■ **THE TASK**
Your answer must be an exact copy of the lines from the one containing "none -> yellow robot [558,116,611,287]" through the last line of the records below, with no pictures; please include nothing else.
*** Begin section ***
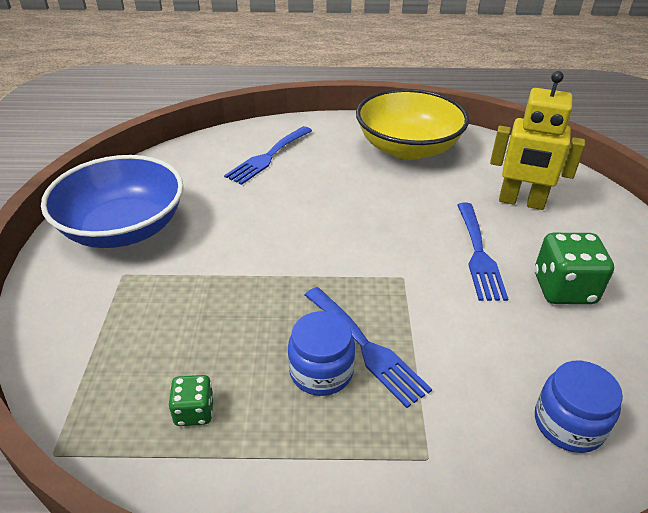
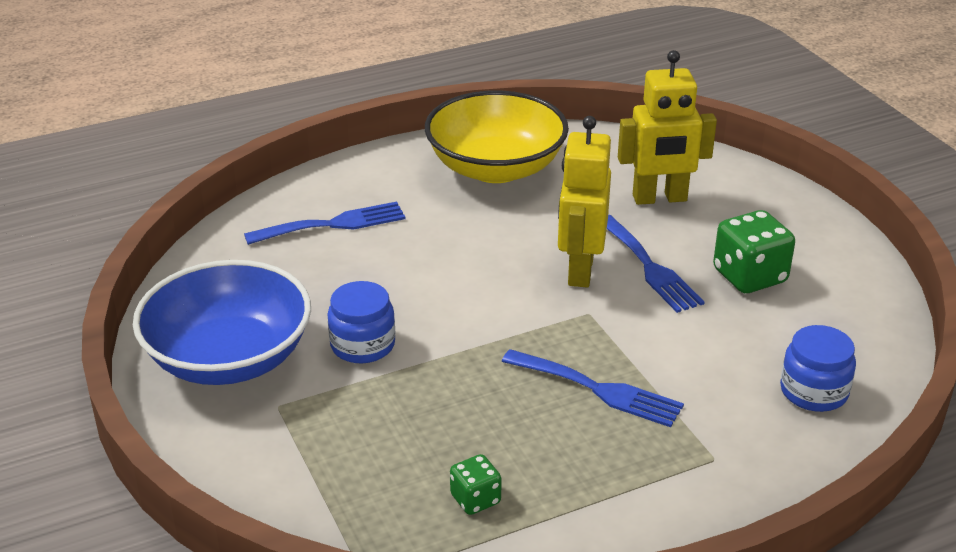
camera: 25 degrees left, 5 degrees down
blue fork [224,126,312,185] -> blue fork turned 120 degrees counterclockwise [244,202,406,245]
blue jar [288,311,355,396] -> blue jar moved to [327,281,395,363]
none -> yellow robot [558,116,611,287]

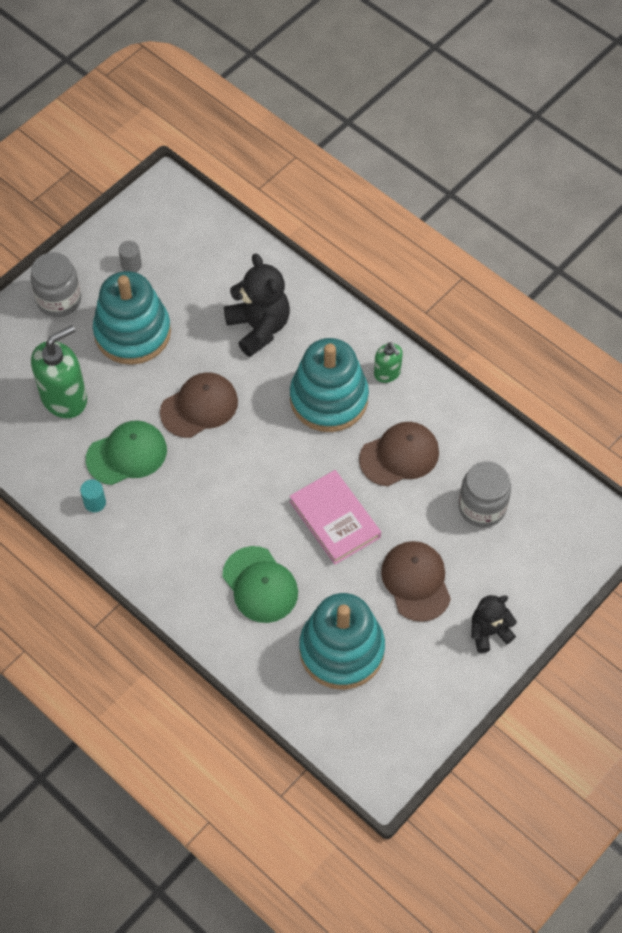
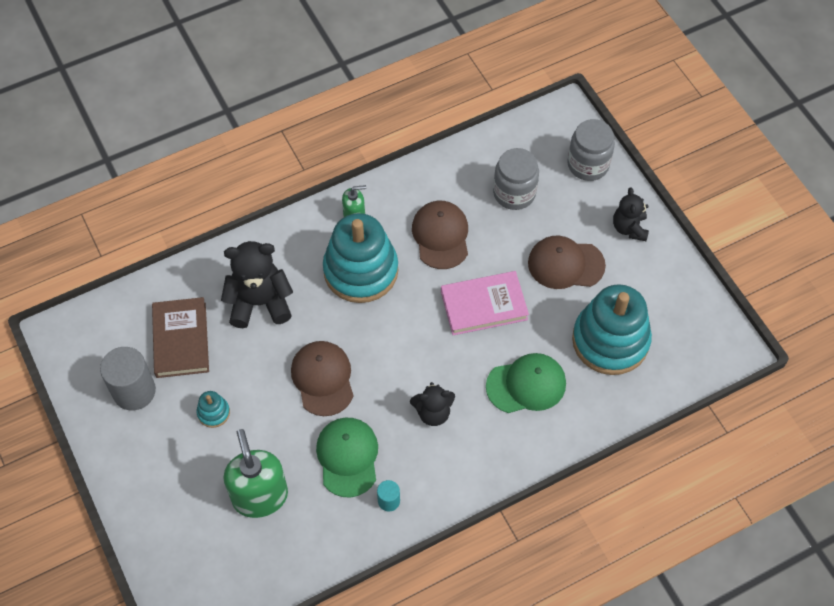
camera: 70 degrees left, 0 degrees up
grey jar [30,252,81,317] -> grey jar moved to [567,119,615,181]
turquoise stacking toy [93,271,171,365] -> turquoise stacking toy [197,391,230,428], size x0.41
grey cylinder [119,241,142,272] -> grey cylinder [100,347,156,410], size x2.02
none -> brown book [152,297,209,378]
none -> black teddy bear [410,382,455,426]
*** End section ***
■ **RESULT**
none -> yellow robot [558,116,611,287]

camera: 70 degrees left, 0 degrees up
grey jar [30,252,81,317] -> grey jar moved to [567,119,615,181]
turquoise stacking toy [93,271,171,365] -> turquoise stacking toy [197,391,230,428], size x0.41
grey cylinder [119,241,142,272] -> grey cylinder [100,347,156,410], size x2.02
none -> brown book [152,297,209,378]
none -> black teddy bear [410,382,455,426]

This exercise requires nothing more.